→ Action item:
Copy word for word, please, the lines of the entries below running from the one containing "L1: 47mH (FWD, LX) -> 47mH (LX, VBAT)" to the one containing "R210: 100k (GND, VX) -> 100k (GND, SIG)", both ends included.

(Edit tracking data)

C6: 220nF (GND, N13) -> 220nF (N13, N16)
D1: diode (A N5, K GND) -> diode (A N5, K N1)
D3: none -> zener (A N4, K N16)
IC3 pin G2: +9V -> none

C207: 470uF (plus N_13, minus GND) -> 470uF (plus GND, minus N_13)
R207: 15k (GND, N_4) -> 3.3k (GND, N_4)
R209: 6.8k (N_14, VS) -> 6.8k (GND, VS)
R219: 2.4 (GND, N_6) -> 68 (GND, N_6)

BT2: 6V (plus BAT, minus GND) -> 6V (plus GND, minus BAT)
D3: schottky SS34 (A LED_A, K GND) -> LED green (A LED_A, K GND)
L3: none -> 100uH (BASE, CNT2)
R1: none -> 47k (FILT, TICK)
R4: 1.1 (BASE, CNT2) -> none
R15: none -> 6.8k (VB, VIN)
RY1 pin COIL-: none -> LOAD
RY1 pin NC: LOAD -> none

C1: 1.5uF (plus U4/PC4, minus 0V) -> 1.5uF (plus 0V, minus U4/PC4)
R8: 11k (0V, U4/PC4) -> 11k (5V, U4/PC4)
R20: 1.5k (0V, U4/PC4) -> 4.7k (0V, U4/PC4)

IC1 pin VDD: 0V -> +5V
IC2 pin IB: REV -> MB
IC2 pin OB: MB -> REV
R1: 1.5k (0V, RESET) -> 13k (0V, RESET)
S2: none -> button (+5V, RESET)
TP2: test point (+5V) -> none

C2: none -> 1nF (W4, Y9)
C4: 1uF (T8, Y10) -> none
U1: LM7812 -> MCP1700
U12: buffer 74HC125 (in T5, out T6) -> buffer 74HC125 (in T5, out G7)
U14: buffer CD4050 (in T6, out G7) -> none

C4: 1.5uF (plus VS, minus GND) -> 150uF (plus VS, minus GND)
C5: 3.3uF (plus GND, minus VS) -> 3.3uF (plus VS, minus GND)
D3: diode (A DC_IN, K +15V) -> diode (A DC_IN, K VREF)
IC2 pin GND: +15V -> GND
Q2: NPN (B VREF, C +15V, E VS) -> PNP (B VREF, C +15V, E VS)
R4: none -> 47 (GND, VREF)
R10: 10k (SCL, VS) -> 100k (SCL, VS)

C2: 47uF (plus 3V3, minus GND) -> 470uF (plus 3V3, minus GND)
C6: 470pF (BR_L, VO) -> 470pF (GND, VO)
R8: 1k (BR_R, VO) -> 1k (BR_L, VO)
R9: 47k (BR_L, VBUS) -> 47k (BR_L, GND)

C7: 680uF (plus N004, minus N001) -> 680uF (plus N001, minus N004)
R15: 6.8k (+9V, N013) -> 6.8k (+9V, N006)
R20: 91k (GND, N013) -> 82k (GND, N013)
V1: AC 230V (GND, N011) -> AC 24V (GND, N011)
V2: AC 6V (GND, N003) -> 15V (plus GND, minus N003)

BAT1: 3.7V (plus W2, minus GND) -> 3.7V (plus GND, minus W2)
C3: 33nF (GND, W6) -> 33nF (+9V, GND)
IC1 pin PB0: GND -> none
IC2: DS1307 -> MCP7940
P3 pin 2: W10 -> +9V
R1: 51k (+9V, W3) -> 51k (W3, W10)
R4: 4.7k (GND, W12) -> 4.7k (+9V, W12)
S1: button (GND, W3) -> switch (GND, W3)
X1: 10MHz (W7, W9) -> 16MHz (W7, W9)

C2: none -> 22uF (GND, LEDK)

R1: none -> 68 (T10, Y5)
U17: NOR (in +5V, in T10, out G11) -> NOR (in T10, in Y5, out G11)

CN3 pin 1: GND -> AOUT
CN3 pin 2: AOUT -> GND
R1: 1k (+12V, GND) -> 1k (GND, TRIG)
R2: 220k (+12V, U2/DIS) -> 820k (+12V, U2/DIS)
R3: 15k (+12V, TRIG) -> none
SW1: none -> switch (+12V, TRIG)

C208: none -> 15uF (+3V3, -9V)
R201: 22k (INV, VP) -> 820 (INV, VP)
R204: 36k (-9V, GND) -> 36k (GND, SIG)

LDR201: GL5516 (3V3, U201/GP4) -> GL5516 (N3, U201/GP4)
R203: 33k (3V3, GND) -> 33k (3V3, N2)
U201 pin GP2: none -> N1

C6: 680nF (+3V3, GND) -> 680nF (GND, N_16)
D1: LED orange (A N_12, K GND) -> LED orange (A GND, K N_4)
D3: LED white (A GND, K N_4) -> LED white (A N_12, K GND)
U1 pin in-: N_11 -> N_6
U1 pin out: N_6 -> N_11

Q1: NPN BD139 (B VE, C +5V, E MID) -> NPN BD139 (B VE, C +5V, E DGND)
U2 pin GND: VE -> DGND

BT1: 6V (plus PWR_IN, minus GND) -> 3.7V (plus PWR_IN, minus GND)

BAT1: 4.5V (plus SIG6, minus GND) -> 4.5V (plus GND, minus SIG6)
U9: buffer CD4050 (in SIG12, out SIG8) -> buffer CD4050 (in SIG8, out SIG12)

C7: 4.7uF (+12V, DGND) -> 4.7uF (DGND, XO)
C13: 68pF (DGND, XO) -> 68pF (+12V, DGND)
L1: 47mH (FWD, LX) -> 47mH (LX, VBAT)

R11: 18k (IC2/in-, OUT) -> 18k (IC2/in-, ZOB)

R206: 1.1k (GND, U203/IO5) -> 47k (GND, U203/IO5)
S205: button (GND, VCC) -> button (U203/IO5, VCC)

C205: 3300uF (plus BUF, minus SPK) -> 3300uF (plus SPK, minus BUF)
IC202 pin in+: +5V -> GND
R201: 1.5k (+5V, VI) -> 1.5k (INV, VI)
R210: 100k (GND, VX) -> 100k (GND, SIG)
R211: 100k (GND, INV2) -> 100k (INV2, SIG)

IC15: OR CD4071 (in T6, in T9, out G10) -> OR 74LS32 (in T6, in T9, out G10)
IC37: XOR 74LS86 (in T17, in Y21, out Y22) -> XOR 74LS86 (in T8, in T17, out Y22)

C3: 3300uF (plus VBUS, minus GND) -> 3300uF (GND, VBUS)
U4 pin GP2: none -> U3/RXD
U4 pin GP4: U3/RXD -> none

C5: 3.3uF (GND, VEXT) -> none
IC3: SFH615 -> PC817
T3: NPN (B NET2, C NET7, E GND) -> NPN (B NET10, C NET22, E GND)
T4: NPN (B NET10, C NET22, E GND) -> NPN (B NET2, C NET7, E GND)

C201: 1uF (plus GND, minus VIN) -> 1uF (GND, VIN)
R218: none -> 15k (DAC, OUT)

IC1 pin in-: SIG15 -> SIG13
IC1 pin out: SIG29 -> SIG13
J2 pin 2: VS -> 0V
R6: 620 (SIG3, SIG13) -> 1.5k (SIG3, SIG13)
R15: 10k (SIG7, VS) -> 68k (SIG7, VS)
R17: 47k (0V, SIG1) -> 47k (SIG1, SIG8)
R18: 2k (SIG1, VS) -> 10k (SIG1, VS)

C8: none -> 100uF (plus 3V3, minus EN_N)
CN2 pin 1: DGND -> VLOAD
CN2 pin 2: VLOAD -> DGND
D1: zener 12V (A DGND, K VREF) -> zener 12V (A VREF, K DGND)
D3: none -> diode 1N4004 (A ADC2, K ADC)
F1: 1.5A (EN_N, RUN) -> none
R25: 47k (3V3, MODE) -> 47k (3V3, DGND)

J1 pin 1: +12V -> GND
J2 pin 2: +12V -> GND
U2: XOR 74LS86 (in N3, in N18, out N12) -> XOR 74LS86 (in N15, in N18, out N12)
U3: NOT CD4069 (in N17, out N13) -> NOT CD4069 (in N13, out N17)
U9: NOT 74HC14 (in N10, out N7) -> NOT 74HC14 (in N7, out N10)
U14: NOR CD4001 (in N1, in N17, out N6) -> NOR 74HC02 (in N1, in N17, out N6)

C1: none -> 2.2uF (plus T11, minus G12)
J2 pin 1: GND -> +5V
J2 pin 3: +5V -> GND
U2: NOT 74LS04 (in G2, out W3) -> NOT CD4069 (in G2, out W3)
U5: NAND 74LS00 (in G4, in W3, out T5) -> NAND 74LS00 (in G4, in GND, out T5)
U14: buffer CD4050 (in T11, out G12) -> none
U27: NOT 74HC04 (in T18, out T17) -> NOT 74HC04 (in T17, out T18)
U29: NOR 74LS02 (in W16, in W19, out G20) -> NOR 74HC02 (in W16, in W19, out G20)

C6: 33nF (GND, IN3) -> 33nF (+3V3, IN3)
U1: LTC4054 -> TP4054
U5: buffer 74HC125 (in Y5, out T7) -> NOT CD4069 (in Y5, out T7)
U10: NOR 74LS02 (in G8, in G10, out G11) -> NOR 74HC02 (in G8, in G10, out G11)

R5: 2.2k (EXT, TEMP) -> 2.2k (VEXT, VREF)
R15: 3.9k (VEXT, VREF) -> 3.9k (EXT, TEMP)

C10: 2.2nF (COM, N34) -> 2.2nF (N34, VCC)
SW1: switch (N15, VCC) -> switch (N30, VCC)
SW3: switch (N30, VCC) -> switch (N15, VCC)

→ Solution to this task:
L1: 47mH (FWD, LX) -> 47mH (LX, VBAT)

R11: 18k (IC2/in-, OUT) -> 18k (IC2/in-, ZOB)

R206: 1.1k (GND, U203/IO5) -> 47k (GND, U203/IO5)
S205: button (GND, VCC) -> button (U203/IO5, VCC)

C205: 3300uF (plus BUF, minus SPK) -> 3300uF (plus SPK, minus BUF)
IC202 pin in+: +5V -> GND
R201: 1.5k (+5V, VI) -> 1.5k (INV, VI)
R210: 100k (GND, VX) -> 100k (GND, SIG)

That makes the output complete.